Task to carry out
Count the lines in the rows below that contain the string "kern", matching uppercase and lowercase exactly, and reply with only that number.

Records shown
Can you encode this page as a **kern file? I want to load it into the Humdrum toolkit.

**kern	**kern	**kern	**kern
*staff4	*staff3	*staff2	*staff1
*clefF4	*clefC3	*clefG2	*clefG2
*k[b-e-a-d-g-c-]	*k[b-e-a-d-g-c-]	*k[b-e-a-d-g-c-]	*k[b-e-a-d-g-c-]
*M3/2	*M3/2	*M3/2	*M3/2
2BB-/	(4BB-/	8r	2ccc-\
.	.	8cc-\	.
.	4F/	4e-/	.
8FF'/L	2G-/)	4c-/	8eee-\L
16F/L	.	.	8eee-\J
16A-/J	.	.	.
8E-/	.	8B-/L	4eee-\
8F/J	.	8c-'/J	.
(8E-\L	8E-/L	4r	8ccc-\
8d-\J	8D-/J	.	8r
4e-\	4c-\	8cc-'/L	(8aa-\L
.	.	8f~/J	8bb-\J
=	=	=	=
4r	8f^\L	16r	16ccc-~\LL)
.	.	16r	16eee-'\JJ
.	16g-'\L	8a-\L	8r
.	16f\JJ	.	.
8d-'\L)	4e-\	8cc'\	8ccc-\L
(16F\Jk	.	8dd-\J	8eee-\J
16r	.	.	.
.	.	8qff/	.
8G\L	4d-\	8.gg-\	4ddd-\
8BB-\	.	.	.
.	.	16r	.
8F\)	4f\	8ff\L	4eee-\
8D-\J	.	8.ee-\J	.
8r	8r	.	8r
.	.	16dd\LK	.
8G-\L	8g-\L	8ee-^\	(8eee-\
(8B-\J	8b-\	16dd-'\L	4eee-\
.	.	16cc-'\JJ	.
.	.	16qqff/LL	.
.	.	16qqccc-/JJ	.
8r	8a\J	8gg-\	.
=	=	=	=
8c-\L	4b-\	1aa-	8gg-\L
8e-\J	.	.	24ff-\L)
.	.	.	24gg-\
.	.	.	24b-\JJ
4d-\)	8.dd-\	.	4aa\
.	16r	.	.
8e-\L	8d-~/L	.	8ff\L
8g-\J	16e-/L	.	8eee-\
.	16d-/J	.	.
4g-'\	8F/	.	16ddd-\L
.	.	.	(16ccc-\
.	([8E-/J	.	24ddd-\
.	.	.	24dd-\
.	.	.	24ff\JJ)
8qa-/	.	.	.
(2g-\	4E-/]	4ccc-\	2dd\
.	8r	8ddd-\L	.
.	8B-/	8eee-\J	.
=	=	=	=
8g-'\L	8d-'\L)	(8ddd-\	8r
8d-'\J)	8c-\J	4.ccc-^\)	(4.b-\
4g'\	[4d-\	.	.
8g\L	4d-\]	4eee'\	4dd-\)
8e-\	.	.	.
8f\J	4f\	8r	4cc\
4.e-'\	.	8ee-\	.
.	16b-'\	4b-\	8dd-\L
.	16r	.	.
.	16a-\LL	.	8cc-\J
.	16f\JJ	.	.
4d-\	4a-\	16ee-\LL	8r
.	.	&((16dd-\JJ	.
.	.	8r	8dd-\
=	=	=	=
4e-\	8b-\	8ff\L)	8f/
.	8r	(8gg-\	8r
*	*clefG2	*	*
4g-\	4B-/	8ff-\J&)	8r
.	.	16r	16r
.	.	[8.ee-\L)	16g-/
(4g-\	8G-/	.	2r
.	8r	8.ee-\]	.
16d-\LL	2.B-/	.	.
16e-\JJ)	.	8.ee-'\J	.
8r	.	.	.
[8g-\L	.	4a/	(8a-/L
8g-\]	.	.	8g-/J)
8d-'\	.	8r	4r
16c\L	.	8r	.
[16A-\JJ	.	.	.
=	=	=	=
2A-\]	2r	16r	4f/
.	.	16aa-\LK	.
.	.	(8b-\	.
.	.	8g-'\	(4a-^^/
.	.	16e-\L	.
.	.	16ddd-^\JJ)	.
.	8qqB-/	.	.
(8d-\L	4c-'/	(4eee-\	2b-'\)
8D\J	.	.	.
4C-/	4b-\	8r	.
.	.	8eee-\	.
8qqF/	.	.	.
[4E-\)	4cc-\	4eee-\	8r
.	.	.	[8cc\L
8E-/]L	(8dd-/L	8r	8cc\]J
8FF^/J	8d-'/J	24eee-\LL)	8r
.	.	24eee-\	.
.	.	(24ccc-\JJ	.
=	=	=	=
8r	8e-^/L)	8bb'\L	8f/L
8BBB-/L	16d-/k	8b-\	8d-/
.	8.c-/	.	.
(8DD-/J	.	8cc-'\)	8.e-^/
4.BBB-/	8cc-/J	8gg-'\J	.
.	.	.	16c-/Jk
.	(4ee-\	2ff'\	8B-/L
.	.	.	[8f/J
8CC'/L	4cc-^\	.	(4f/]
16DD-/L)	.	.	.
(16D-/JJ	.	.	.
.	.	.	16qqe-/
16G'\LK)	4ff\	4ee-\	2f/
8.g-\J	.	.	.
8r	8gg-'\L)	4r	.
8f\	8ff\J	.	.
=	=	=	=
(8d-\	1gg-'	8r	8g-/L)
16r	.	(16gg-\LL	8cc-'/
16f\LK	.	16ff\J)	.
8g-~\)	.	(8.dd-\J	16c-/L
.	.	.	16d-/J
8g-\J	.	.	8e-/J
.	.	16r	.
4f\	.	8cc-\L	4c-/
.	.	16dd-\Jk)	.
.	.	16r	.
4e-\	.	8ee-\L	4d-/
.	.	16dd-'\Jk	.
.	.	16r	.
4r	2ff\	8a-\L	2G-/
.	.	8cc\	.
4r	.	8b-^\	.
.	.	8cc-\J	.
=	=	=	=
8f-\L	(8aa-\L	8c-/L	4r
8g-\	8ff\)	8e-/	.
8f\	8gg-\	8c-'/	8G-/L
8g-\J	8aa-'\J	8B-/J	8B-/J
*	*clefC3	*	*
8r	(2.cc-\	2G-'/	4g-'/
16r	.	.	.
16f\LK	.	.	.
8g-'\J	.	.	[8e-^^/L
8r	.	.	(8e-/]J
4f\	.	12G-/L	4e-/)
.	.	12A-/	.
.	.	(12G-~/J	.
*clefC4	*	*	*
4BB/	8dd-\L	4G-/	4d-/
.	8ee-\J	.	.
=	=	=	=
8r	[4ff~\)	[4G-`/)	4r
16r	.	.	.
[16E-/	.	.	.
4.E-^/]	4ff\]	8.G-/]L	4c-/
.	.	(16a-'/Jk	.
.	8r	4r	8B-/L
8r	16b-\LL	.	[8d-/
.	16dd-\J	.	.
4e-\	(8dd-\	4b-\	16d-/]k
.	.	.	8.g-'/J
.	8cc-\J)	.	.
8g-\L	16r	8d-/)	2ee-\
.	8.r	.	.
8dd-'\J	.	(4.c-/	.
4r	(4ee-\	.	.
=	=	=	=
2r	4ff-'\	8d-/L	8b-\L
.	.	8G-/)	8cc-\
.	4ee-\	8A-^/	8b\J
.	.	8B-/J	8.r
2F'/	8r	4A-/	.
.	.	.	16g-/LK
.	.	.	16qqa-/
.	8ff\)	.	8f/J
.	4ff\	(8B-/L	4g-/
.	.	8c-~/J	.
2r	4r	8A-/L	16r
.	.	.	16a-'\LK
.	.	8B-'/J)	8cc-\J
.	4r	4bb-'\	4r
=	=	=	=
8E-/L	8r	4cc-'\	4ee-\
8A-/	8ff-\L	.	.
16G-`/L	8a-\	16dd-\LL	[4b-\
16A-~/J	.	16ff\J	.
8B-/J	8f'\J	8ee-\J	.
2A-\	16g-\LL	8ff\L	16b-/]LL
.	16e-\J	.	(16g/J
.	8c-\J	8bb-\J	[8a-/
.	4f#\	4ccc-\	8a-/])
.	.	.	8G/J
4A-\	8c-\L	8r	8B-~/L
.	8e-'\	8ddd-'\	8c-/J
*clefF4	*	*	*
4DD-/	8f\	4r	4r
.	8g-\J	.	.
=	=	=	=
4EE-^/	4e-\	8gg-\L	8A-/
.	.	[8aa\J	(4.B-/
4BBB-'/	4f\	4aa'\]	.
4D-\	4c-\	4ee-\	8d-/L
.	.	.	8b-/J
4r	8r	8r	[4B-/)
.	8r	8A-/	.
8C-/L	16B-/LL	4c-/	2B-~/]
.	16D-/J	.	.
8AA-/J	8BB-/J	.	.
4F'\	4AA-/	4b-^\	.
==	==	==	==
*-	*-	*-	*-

Answer below
2